Stored entries
+---+

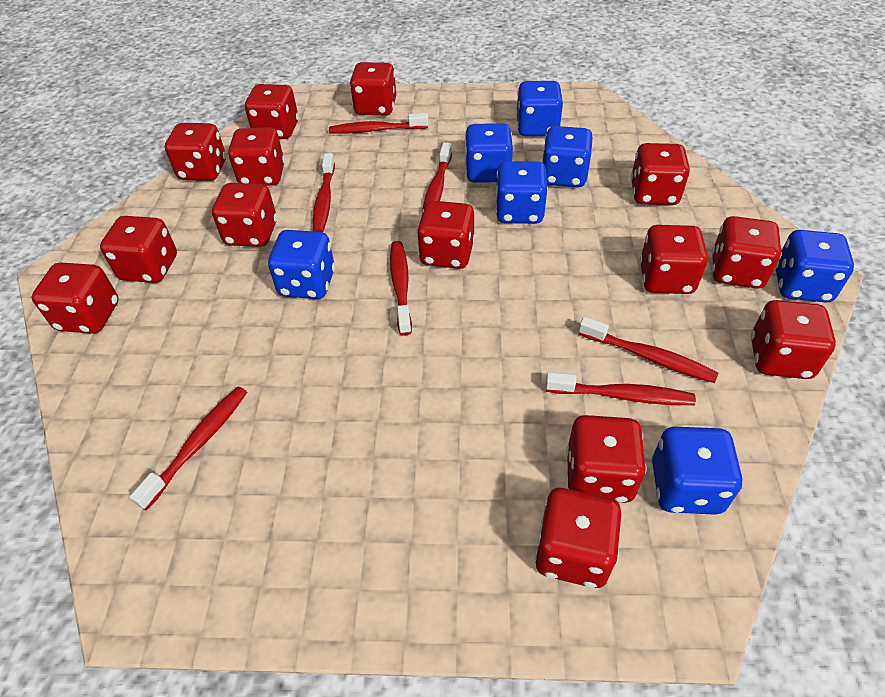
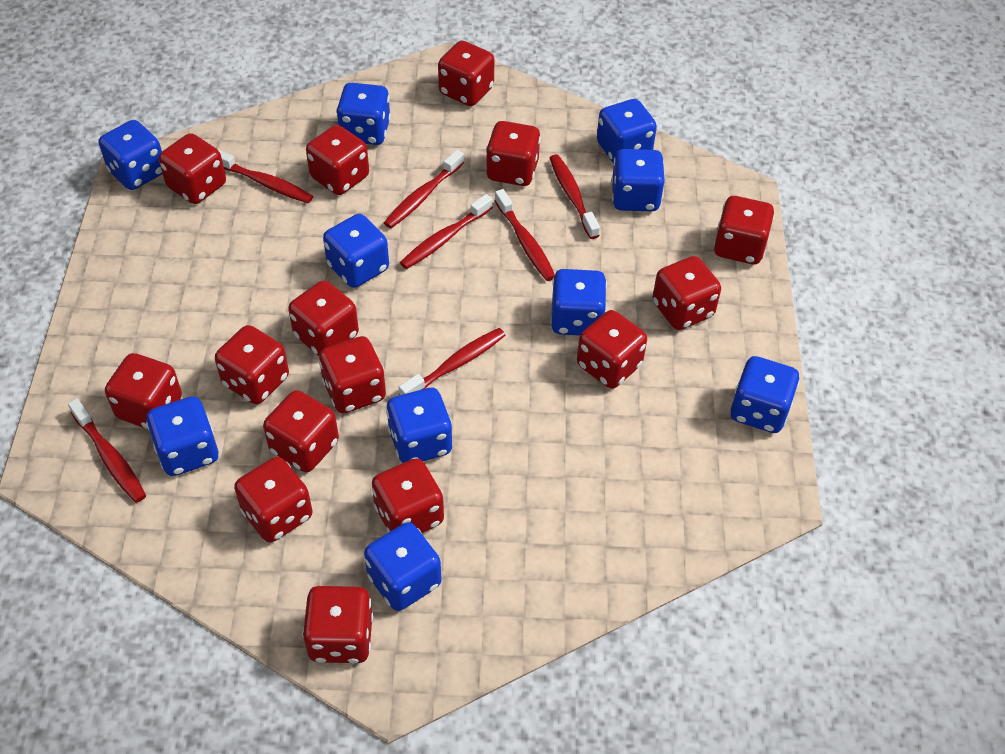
blue dice: 7 -> 10
red dice: 14 -> 15

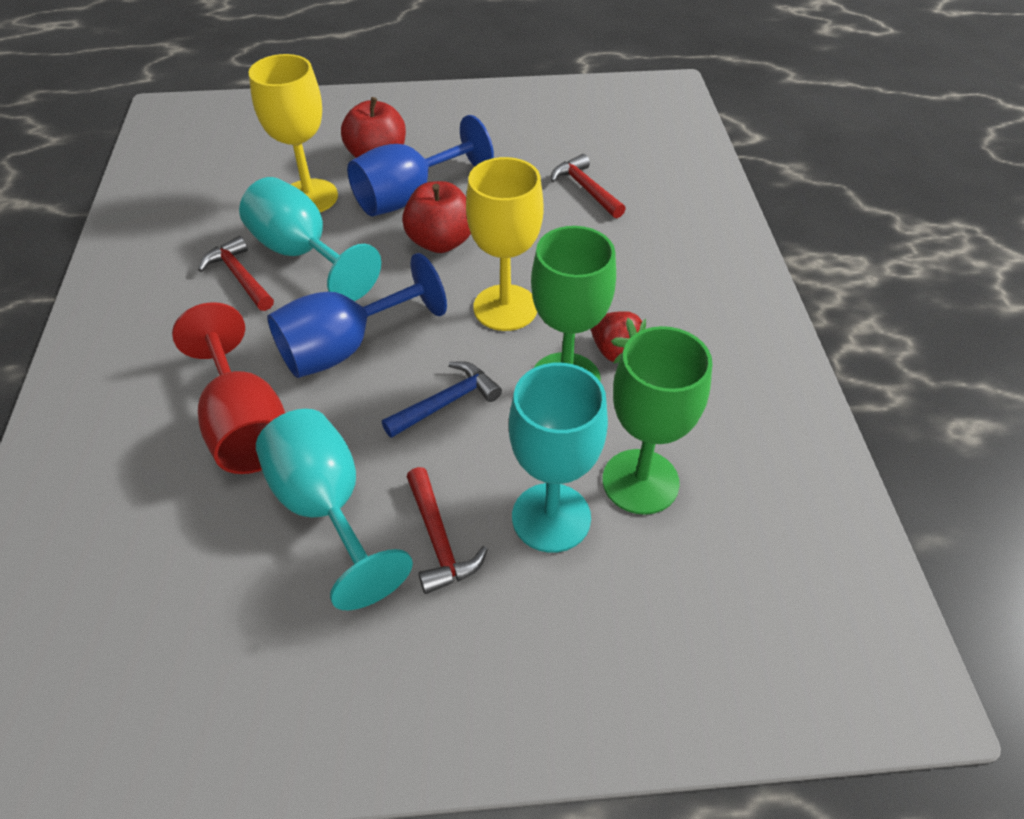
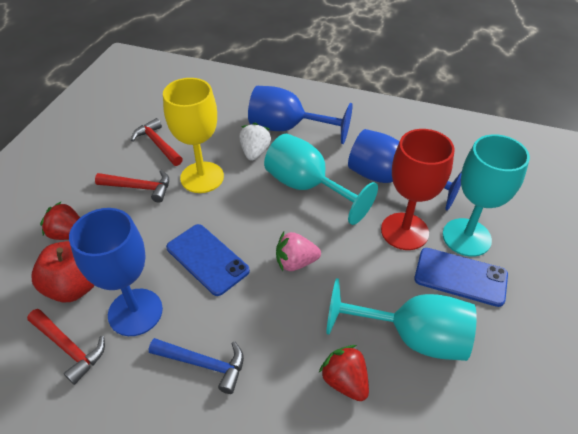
blue goblet: 2 -> 3
blue phone: 0 -> 2
green goblet: 2 -> 0
pink strawberry: 0 -> 1
red apple: 2 -> 1
red strawberry: 1 -> 2
white strawberry: 0 -> 1
yellow goblet: 2 -> 1

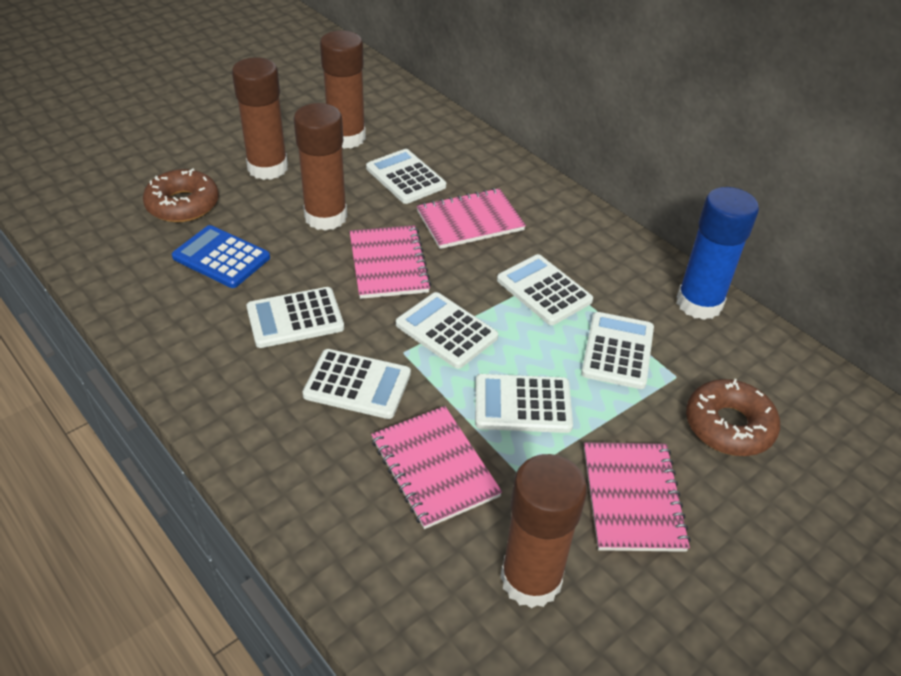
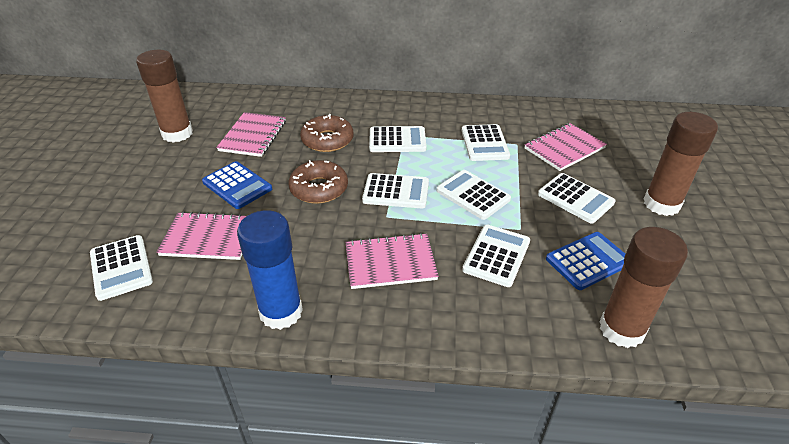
blue calculator: 1 -> 2
brown glue stick: 4 -> 3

+---+

Word for word, set down the lines from the line with "red dice: 14 -> 15" through the last line of the entries, and nothing else; the pictures stay out.

◆ SOLUTION
red dice: 14 -> 15

blue goblet: 2 -> 3
blue phone: 0 -> 2
green goblet: 2 -> 0
pink strawberry: 0 -> 1
red apple: 2 -> 1
red strawberry: 1 -> 2
white strawberry: 0 -> 1
yellow goblet: 2 -> 1

blue calculator: 1 -> 2
brown glue stick: 4 -> 3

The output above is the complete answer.